BEGIN

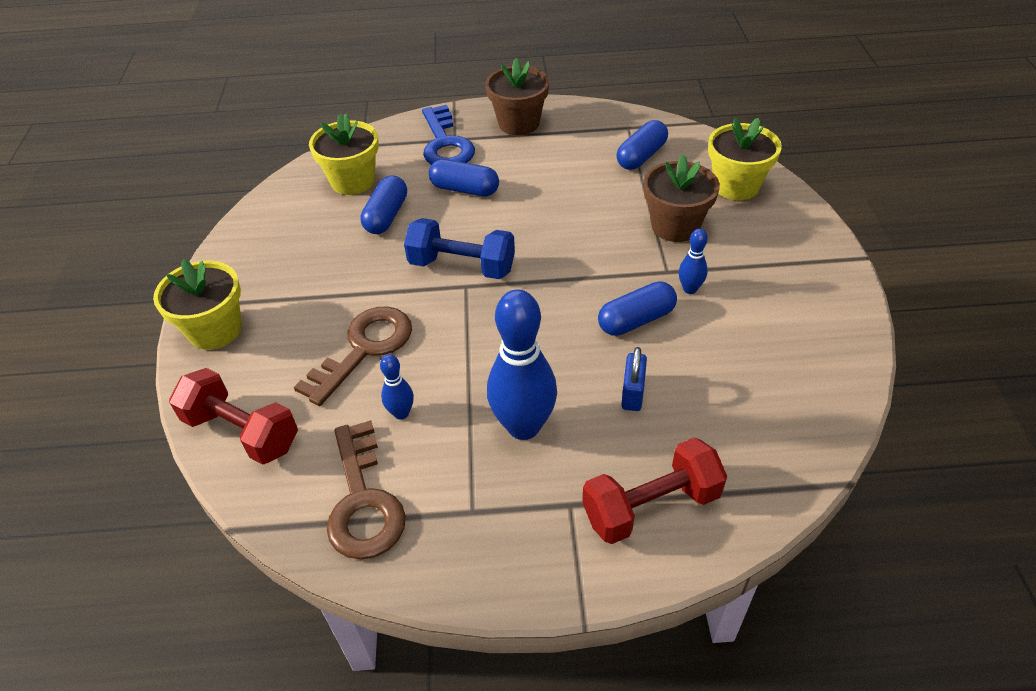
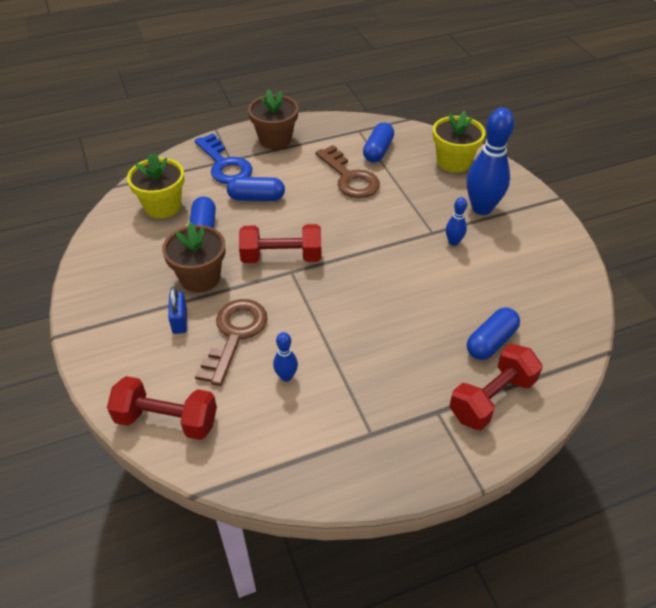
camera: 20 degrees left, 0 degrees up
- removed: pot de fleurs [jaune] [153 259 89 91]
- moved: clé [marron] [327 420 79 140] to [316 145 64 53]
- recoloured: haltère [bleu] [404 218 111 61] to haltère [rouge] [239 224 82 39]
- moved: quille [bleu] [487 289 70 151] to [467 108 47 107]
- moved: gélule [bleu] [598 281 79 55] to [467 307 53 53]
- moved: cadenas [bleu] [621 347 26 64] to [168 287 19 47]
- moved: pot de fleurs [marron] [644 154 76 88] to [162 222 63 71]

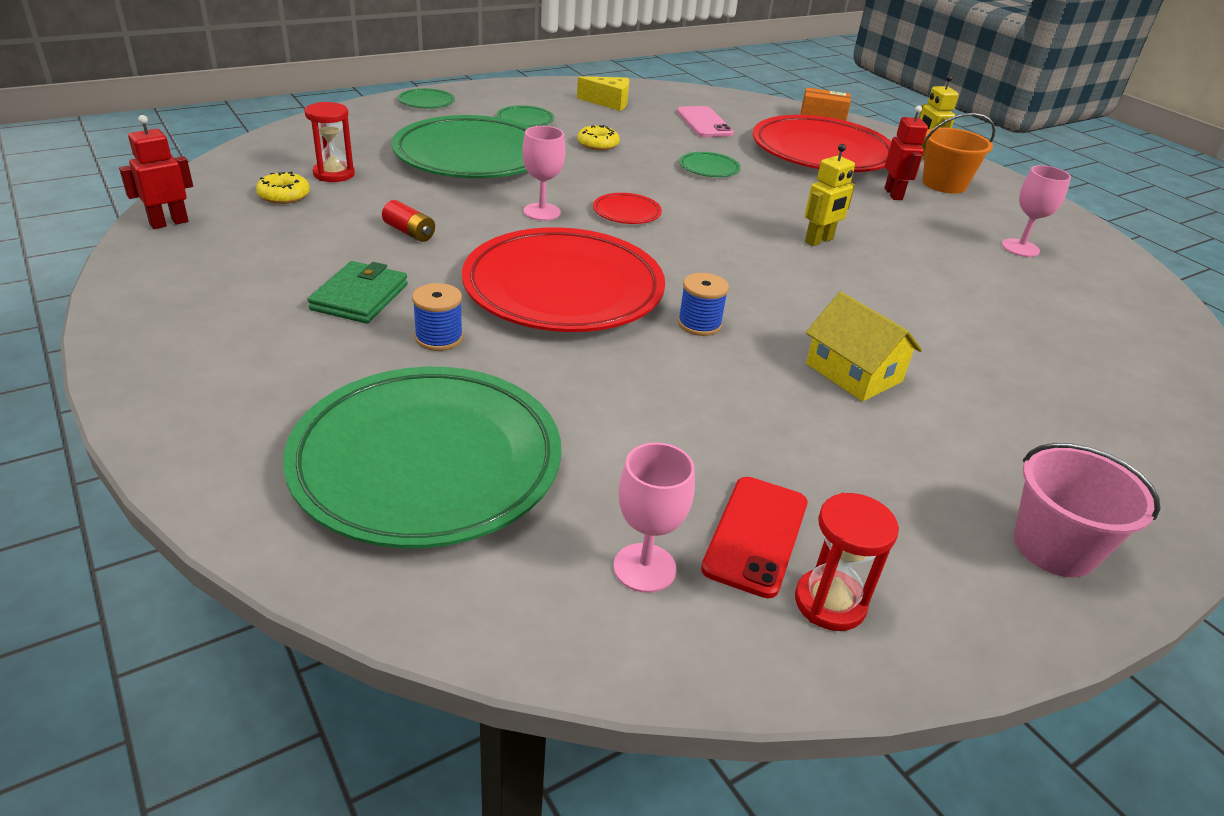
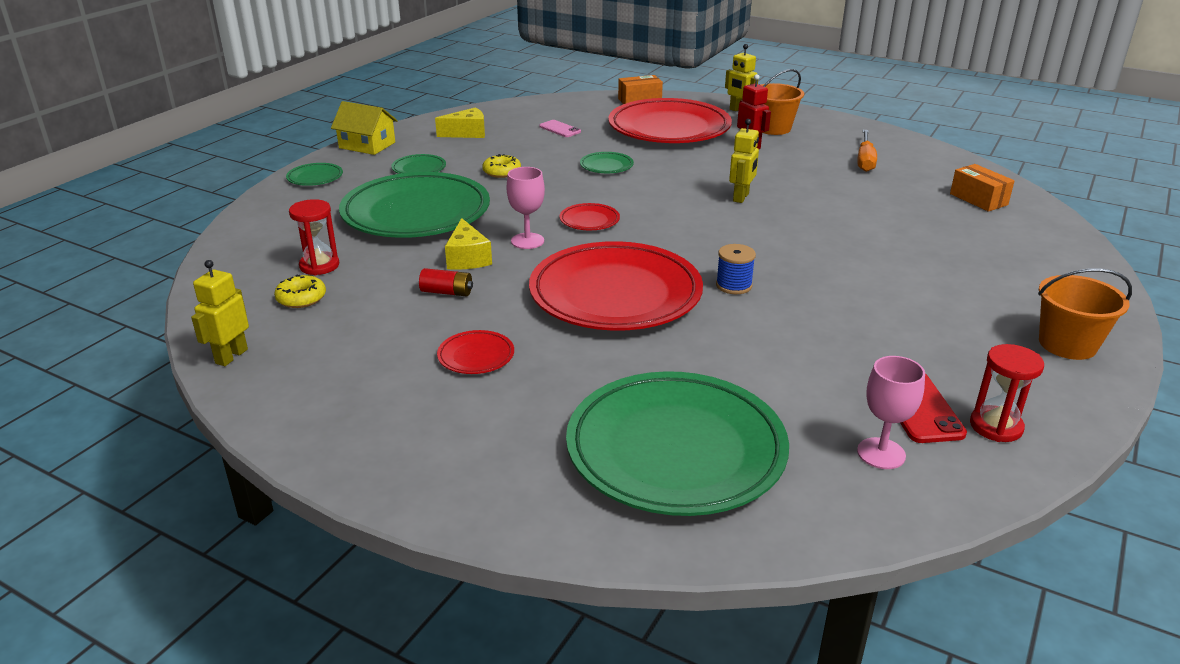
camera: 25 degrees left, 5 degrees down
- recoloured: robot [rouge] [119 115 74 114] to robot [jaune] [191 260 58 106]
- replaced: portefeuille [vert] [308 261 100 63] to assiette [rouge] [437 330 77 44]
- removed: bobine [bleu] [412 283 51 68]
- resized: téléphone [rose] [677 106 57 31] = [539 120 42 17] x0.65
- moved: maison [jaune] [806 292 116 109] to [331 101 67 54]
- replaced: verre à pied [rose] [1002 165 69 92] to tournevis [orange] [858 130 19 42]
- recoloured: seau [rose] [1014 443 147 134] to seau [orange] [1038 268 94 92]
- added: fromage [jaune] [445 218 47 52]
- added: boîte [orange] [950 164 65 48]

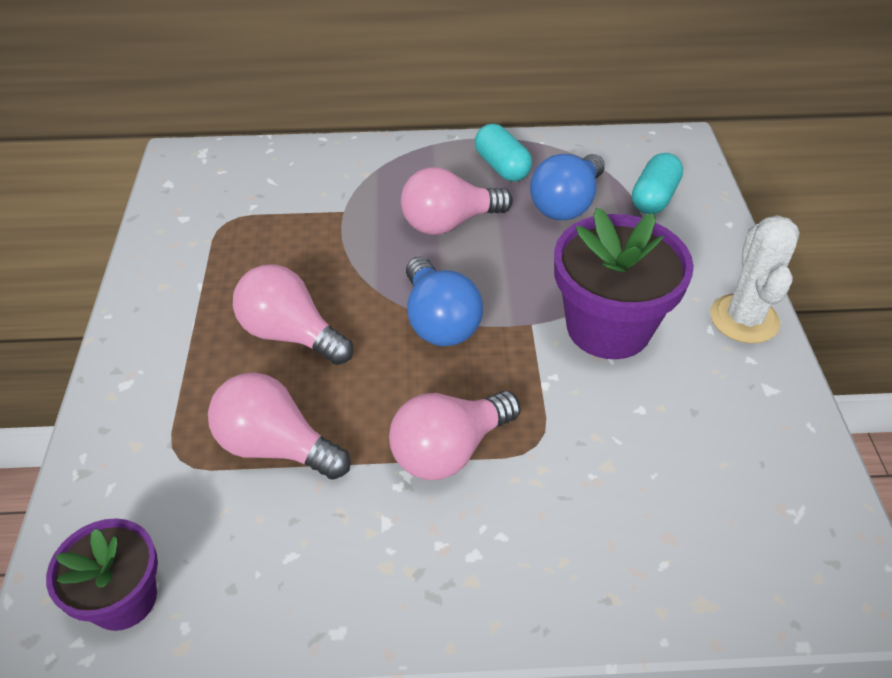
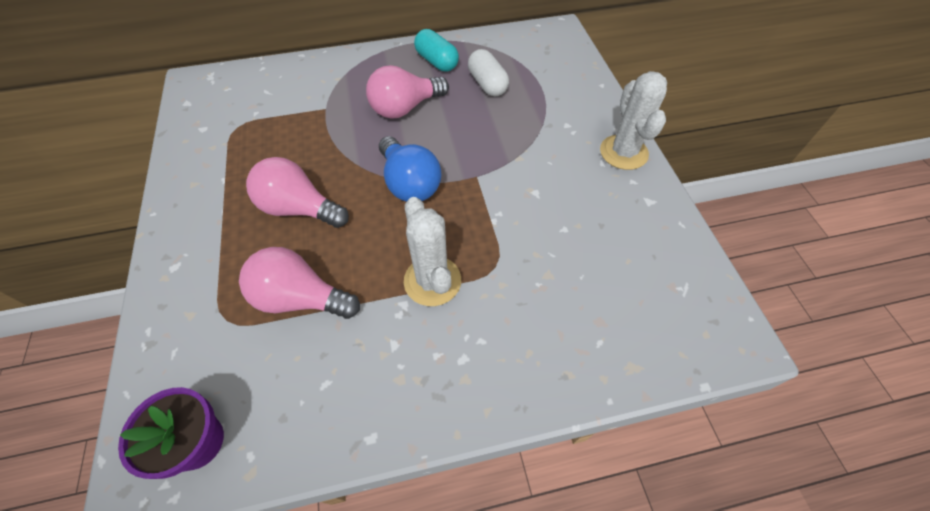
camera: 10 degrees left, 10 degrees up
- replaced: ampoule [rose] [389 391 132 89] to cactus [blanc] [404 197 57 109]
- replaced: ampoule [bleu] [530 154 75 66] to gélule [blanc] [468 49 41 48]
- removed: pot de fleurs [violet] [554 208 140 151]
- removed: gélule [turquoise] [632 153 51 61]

END

Exercise requirements ::
The answer should be an exact copy of the material, with its pictures removed.

Solution to this exercise ::
camera: 20 degrees left, 0 degrees up
- removed: pot de fleurs [jaune] [153 259 89 91]
- moved: clé [marron] [327 420 79 140] to [316 145 64 53]
- recoloured: haltère [bleu] [404 218 111 61] to haltère [rouge] [239 224 82 39]
- moved: quille [bleu] [487 289 70 151] to [467 108 47 107]
- moved: gélule [bleu] [598 281 79 55] to [467 307 53 53]
- moved: cadenas [bleu] [621 347 26 64] to [168 287 19 47]
- moved: pot de fleurs [marron] [644 154 76 88] to [162 222 63 71]

camera: 25 degrees left, 5 degrees down
- recoloured: robot [rouge] [119 115 74 114] to robot [jaune] [191 260 58 106]
- replaced: portefeuille [vert] [308 261 100 63] to assiette [rouge] [437 330 77 44]
- removed: bobine [bleu] [412 283 51 68]
- resized: téléphone [rose] [677 106 57 31] = [539 120 42 17] x0.65
- moved: maison [jaune] [806 292 116 109] to [331 101 67 54]
- replaced: verre à pied [rose] [1002 165 69 92] to tournevis [orange] [858 130 19 42]
- recoloured: seau [rose] [1014 443 147 134] to seau [orange] [1038 268 94 92]
- added: fromage [jaune] [445 218 47 52]
- added: boîte [orange] [950 164 65 48]

camera: 10 degrees left, 10 degrees up
- replaced: ampoule [rose] [389 391 132 89] to cactus [blanc] [404 197 57 109]
- replaced: ampoule [bleu] [530 154 75 66] to gélule [blanc] [468 49 41 48]
- removed: pot de fleurs [violet] [554 208 140 151]
- removed: gélule [turquoise] [632 153 51 61]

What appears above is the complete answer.